What is required:
Output the data unchanged and complete, minus the images.

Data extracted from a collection
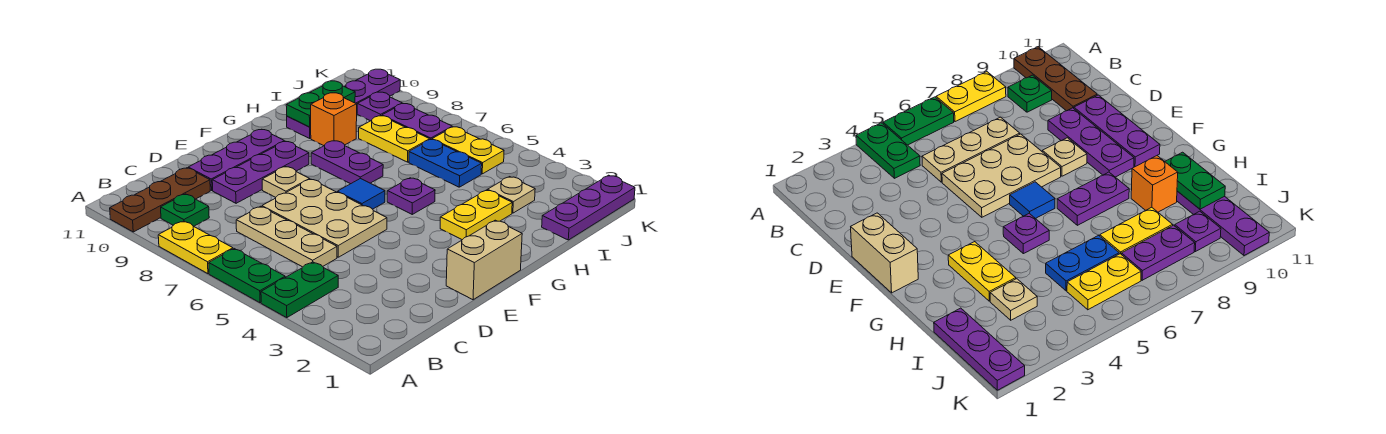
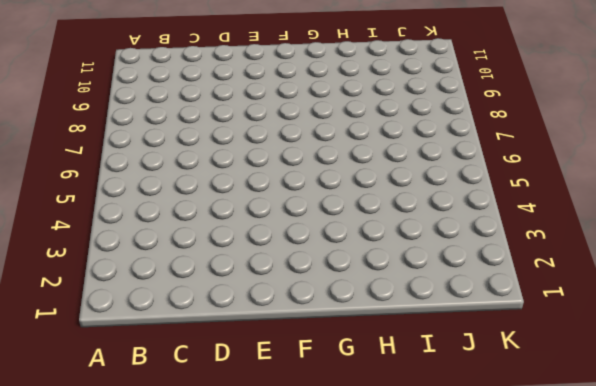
none -> green plate A4:B4 level 1
none -> green plate A5:A6 level 1
none -> yellow plate A7:A8 level 1

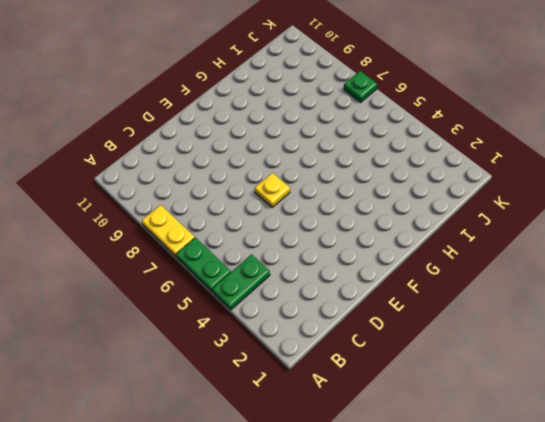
yellow plate E6 level 1 -> tan plate D5:E7 level 1
green plate K7 level 1 -> green plate B9 level 1
none -> brown plate A10:C10 level 1
none -> tan plate C5:C7 level 1
none -> purple plate D9:F9 level 1

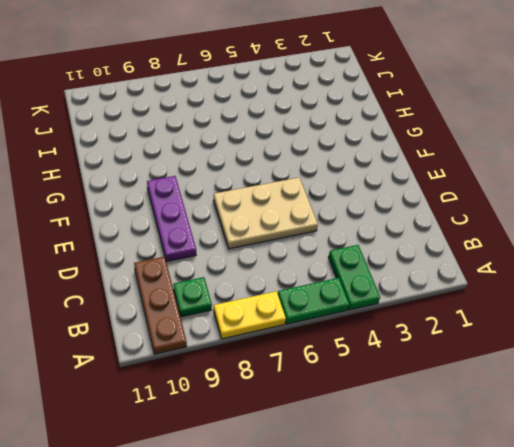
none -> tan plate C5:C7 level 1
none -> purple plate D10:F10 level 1
none -> tan brick E1:F1 level 1

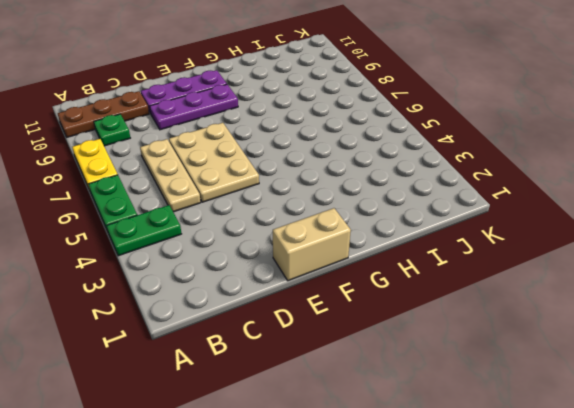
none -> tan plate E8 level 1
none -> blue tile F6 level 1
none -> yellow plate G3:H3 level 1

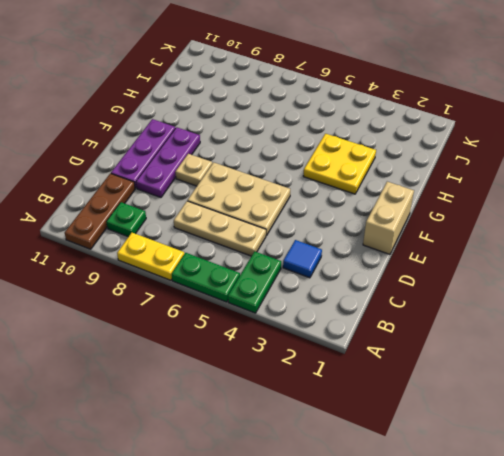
blue tile C3 level 1 -> blue tile F6 level 1
yellow plate G3:H4 level 1 -> yellow plate G3:H3 level 1
none -> purple plate G5 level 1
none -> purple plate G7:G8 level 1
none -> orange brick H9 level 1

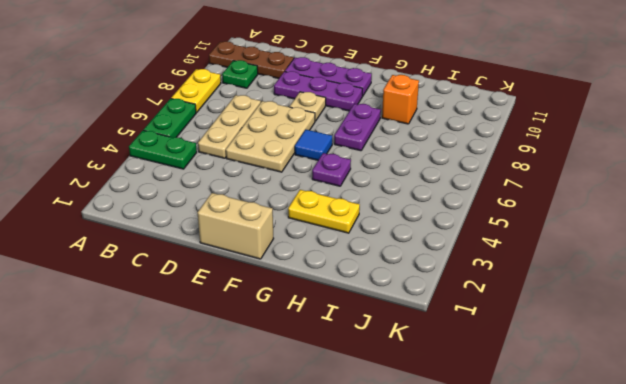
none -> purple plate H10:K10 level 1
none -> purple plate I1:K1 level 1
none -> tan plate I3 level 1

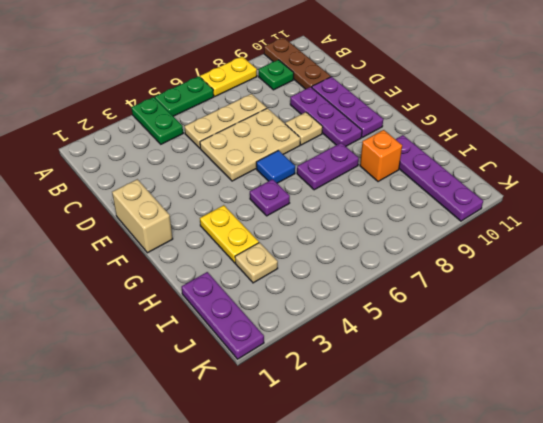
none -> blue plate I5:I6 level 1
none -> yellow plate I7:I8 level 1
none -> yellow plate J5:J6 level 1

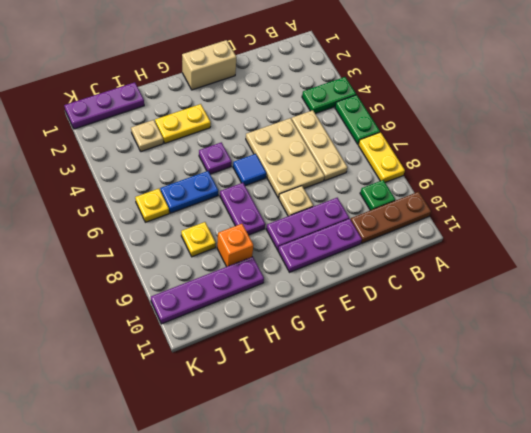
blue plate H6:I6 level 1 -> blue plate I5:I6 level 1
yellow plate I8 level 1 -> yellow plate I7:I8 level 1
yellow plate J6 level 1 -> yellow plate J5:J6 level 1
none -> purple plate J7:J8 level 1
none -> purple plate J9 level 1
none -> green plate H10:I10 level 2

Completed task:
none -> green plate A4:B4 level 1
none -> green plate A5:A6 level 1
none -> yellow plate A7:A8 level 1

yellow plate E6 level 1 -> tan plate D5:E7 level 1
green plate K7 level 1 -> green plate B9 level 1
none -> brown plate A10:C10 level 1
none -> tan plate C5:C7 level 1
none -> purple plate D9:F9 level 1

none -> tan plate C5:C7 level 1
none -> purple plate D10:F10 level 1
none -> tan brick E1:F1 level 1

none -> tan plate E8 level 1
none -> blue tile F6 level 1
none -> yellow plate G3:H3 level 1

blue tile C3 level 1 -> blue tile F6 level 1
yellow plate G3:H4 level 1 -> yellow plate G3:H3 level 1
none -> purple plate G5 level 1
none -> purple plate G7:G8 level 1
none -> orange brick H9 level 1

none -> purple plate H10:K10 level 1
none -> purple plate I1:K1 level 1
none -> tan plate I3 level 1

none -> blue plate I5:I6 level 1
none -> yellow plate I7:I8 level 1
none -> yellow plate J5:J6 level 1

blue plate H6:I6 level 1 -> blue plate I5:I6 level 1
yellow plate I8 level 1 -> yellow plate I7:I8 level 1
yellow plate J6 level 1 -> yellow plate J5:J6 level 1
none -> purple plate J7:J8 level 1
none -> purple plate J9 level 1
none -> green plate H10:I10 level 2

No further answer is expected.